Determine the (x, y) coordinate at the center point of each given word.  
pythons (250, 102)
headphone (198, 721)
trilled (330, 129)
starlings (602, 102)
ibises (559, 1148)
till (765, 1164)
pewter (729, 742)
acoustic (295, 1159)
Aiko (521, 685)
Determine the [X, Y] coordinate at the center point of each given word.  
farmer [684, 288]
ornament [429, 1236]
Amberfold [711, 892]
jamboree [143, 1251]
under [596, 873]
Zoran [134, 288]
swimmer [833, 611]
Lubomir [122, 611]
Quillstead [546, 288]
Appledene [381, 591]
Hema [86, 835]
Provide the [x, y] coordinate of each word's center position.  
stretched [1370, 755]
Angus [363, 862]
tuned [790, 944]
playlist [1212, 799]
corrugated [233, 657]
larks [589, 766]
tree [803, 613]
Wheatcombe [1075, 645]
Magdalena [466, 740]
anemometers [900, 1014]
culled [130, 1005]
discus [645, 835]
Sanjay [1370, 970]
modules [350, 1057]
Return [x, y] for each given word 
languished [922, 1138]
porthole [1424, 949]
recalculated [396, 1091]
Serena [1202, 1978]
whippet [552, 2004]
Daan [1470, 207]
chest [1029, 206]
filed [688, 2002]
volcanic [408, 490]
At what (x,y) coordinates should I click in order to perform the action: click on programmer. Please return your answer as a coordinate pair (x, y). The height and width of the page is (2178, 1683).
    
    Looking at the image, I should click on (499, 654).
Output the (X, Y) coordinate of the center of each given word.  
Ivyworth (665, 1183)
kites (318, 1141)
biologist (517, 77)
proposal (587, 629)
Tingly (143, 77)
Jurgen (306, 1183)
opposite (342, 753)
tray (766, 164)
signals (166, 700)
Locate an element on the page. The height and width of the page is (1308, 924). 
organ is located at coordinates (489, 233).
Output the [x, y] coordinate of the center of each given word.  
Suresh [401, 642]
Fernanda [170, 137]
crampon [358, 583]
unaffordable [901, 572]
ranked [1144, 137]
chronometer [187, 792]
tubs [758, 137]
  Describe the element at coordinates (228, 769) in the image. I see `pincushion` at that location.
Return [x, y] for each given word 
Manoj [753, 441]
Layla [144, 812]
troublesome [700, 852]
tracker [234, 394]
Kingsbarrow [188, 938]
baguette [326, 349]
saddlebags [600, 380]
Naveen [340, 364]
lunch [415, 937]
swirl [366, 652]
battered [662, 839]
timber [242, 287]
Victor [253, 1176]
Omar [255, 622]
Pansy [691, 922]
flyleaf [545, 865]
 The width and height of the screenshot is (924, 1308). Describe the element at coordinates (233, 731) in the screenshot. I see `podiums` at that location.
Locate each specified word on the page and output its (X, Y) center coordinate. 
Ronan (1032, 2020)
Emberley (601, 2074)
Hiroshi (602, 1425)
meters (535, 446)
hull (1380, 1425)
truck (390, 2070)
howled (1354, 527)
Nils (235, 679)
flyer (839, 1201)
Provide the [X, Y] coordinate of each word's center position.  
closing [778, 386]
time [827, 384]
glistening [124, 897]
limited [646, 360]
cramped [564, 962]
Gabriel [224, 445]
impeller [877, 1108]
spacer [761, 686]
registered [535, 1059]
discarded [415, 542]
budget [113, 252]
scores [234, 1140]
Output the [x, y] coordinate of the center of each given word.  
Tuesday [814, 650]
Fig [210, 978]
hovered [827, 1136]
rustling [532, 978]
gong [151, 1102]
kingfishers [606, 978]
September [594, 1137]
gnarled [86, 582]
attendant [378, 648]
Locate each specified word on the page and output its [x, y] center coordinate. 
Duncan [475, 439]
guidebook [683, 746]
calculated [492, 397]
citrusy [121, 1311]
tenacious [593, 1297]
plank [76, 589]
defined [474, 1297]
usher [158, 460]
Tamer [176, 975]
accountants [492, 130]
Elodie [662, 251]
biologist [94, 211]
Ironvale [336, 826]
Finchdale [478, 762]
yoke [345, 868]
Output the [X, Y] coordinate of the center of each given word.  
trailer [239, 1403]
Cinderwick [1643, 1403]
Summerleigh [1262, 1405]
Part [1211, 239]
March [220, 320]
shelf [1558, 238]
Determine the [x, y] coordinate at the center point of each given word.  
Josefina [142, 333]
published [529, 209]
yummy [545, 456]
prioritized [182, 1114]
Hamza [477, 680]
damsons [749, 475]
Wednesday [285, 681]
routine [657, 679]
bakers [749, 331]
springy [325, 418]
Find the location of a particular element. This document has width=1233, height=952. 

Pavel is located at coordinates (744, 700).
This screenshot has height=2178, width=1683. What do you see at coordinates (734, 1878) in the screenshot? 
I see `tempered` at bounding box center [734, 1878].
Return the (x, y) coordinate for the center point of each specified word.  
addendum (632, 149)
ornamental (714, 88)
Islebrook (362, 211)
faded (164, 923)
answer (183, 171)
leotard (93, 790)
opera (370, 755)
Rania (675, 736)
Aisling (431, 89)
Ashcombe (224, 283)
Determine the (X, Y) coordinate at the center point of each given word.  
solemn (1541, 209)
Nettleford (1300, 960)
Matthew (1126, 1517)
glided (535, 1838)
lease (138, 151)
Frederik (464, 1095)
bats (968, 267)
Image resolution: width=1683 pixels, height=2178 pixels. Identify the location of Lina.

■ ■ ■ ■ ■

_Set exercise:_ Rewrite the entries between the lines holding "tuned [790, 944]" and "filed [688, 2002]", inclusive, renaming "whippet" to "greyhound" and leaving everything else unchanged.

_Exercise output:_
tuned [790, 944]
playlist [1212, 799]
corrugated [233, 657]
larks [589, 766]
tree [803, 613]
Wheatcombe [1075, 645]
Magdalena [466, 740]
anemometers [900, 1014]
culled [130, 1005]
discus [645, 835]
Sanjay [1370, 970]
modules [350, 1057]
Return [x, y] for each given word 
languished [922, 1138]
porthole [1424, 949]
recalculated [396, 1091]
Serena [1202, 1978]
greyhound [552, 2004]
Daan [1470, 207]
chest [1029, 206]
filed [688, 2002]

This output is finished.